● **EXERCISE**:
Your copy of the listing should match it exactly, only without pictures.

● **GIVEN DATA**:
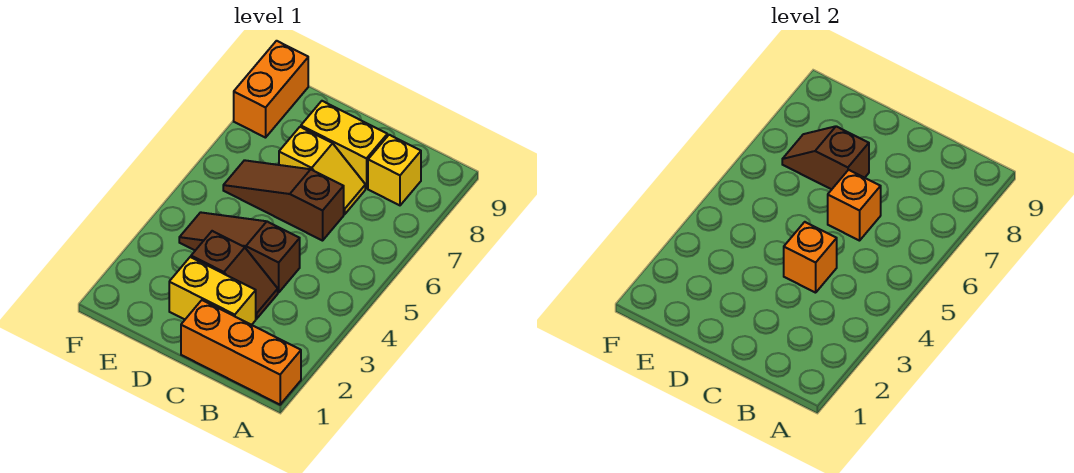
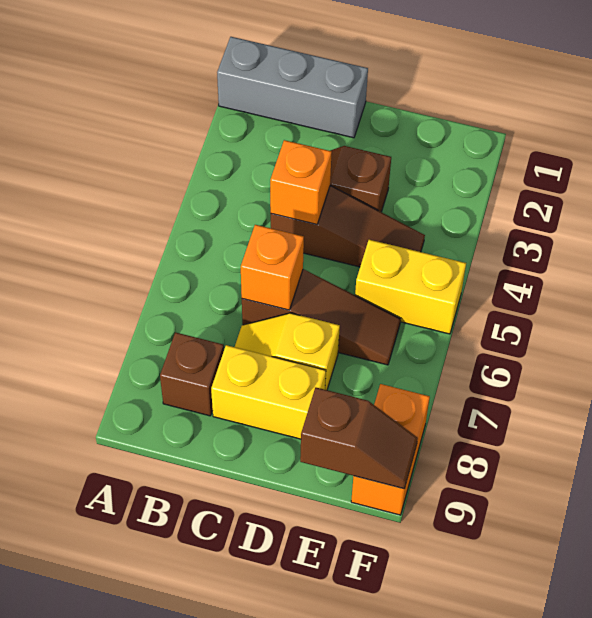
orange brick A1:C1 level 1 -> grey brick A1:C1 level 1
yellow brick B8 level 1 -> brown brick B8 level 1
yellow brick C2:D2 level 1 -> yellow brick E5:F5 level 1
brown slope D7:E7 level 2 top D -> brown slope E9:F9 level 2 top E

● **SOLVED PROBLEM**:
orange brick A1:C1 level 1 -> grey brick A1:C1 level 1
yellow brick B8 level 1 -> brown brick B8 level 1
yellow brick C2:D2 level 1 -> yellow brick E5:F5 level 1
brown slope D7:E7 level 2 top D -> brown slope E9:F9 level 2 top E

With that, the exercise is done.